>> start
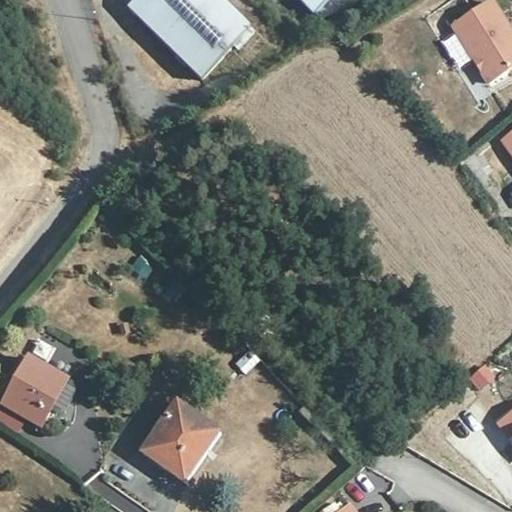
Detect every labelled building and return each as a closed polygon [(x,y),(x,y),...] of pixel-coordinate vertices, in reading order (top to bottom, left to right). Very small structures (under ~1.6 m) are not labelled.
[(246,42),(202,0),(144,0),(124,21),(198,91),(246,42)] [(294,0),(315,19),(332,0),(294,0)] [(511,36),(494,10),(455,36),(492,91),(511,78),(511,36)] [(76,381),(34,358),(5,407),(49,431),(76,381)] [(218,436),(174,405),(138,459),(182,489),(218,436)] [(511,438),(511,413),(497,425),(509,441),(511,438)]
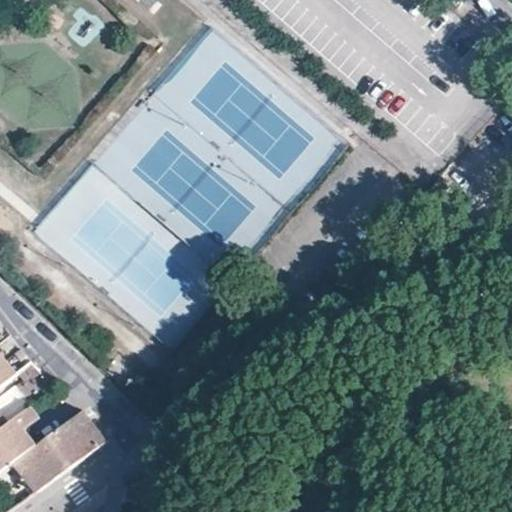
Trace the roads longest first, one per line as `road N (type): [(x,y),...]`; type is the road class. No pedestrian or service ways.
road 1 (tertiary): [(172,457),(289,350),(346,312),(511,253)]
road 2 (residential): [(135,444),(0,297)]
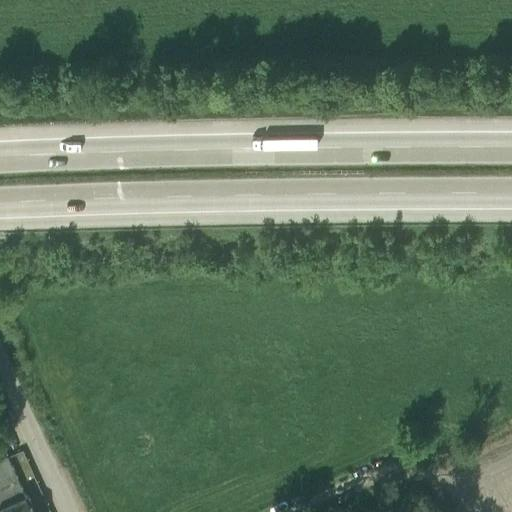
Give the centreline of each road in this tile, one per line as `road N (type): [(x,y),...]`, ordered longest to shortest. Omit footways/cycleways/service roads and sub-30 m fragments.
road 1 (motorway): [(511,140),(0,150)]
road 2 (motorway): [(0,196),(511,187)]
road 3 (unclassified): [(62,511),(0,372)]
>> end
* [WRITTEN EXERCISE]: Report every line of the data that contains the word "each", matching case exactly.

* [RESULT OF THIS EXERCISE]:
Detect every labelled building and return each as a closed polygon [(x,y),(x,y),...] of pixel-coordinate vertices, in reading order (top to bottom, left to right). Very small structures (under ~1.6 m) are not labelled.
Give the centreline of each road in this tile, one per line as `road N (type): [(x,y),...]`, ordered longest to shortest. Omit footways/cycleways/service roads and sub-30 m fragments.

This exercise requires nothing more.